> Dataset content:
◇ ◇ ◇ ◇ ◇ ◇ ◇

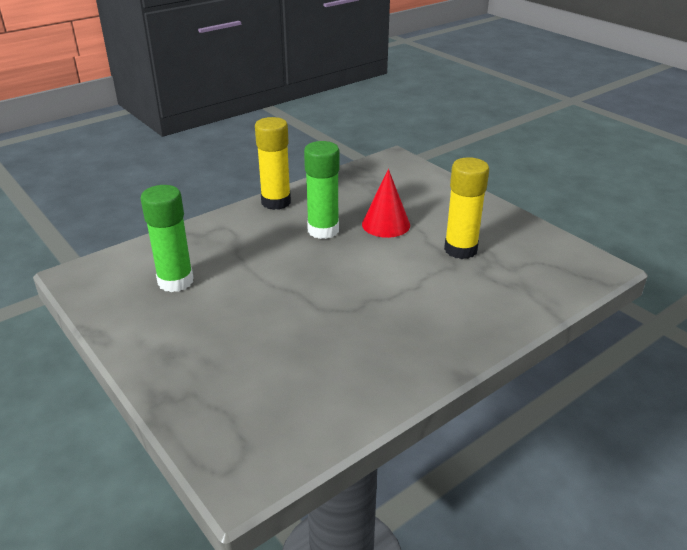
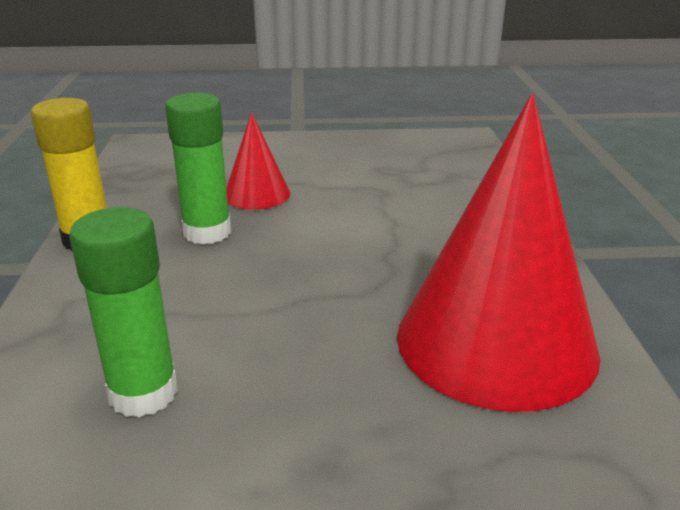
camera: 55 degrees left, 5 degrees down
(317, 374) = (496, 342): none -> red cone
(460, 249) = (361, 177): yellow glue stick -> none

◇ ◇ ◇ ◇ ◇ ◇ ◇

> Work to complete:
Copy all lines in the listing above where the string "none" appears.

> Written response:
(317, 374) = (496, 342): none -> red cone
(460, 249) = (361, 177): yellow glue stick -> none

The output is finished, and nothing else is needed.